*TASK MATERIAL*
═══

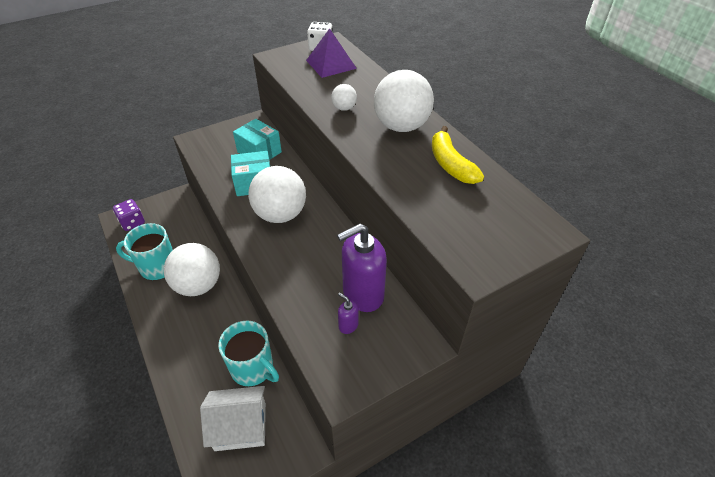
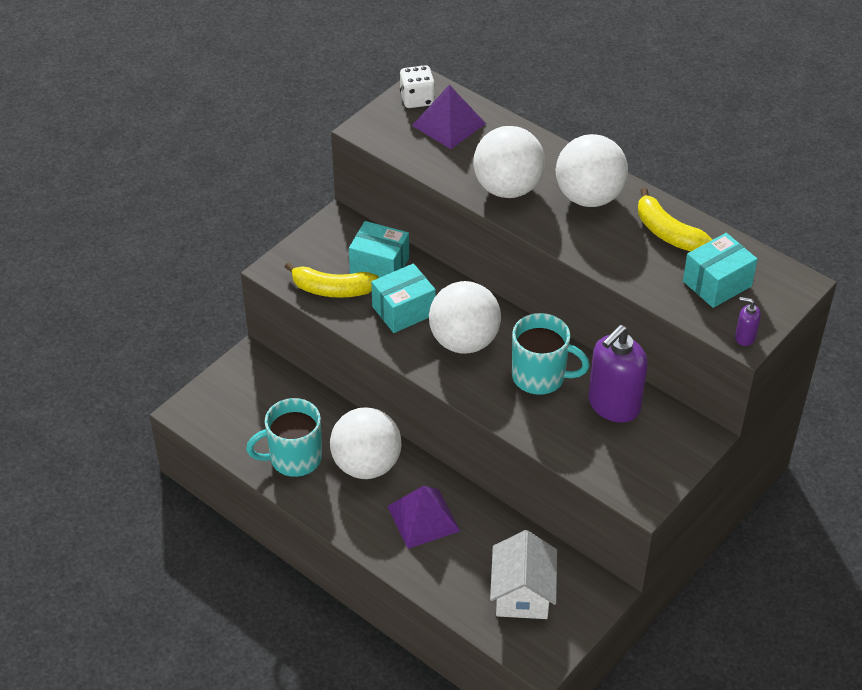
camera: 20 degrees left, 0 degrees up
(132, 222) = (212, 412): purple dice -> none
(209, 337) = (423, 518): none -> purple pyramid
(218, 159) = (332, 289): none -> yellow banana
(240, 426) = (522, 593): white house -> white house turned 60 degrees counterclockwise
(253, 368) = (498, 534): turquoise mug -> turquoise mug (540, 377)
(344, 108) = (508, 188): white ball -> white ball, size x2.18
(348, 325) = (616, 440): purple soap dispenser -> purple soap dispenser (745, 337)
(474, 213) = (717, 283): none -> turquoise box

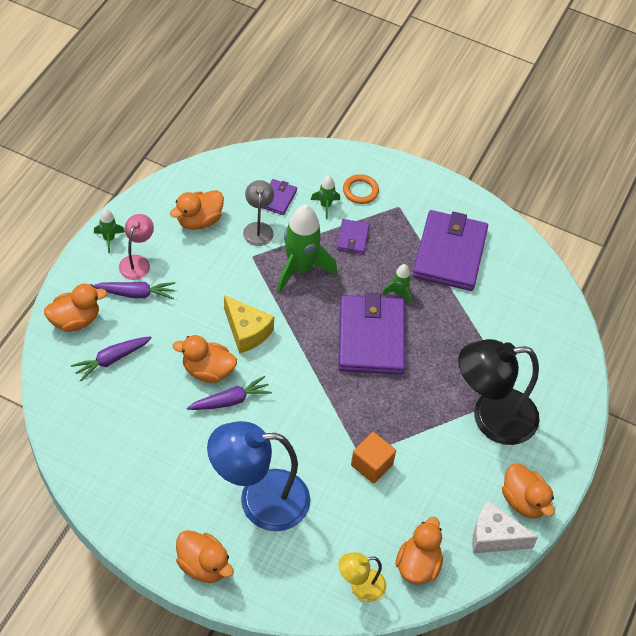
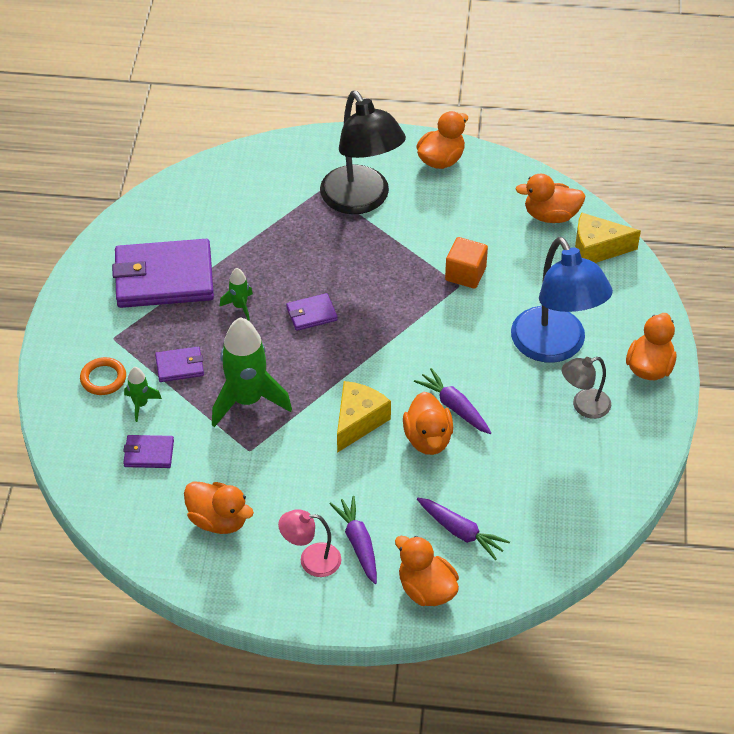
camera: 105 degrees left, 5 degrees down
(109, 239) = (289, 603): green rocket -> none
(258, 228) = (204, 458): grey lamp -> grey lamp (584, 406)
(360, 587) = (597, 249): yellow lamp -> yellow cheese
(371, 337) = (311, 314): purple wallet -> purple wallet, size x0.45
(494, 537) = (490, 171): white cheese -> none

═══

*REQUIREMENT*
Omitting the pictures, copy each record above exactly as it stands.

*PROBLEM SOLUTION*
camera: 20 degrees left, 0 degrees up
(132, 222) = (212, 412): purple dice -> none
(209, 337) = (423, 518): none -> purple pyramid
(218, 159) = (332, 289): none -> yellow banana
(240, 426) = (522, 593): white house -> white house turned 60 degrees counterclockwise
(253, 368) = (498, 534): turquoise mug -> turquoise mug (540, 377)
(344, 108) = (508, 188): white ball -> white ball, size x2.18
(348, 325) = (616, 440): purple soap dispenser -> purple soap dispenser (745, 337)
(474, 213) = (717, 283): none -> turquoise box

camera: 105 degrees left, 5 degrees down
(109, 239) = (289, 603): green rocket -> none
(258, 228) = (204, 458): grey lamp -> grey lamp (584, 406)
(360, 587) = (597, 249): yellow lamp -> yellow cheese
(371, 337) = (311, 314): purple wallet -> purple wallet, size x0.45
(494, 537) = (490, 171): white cheese -> none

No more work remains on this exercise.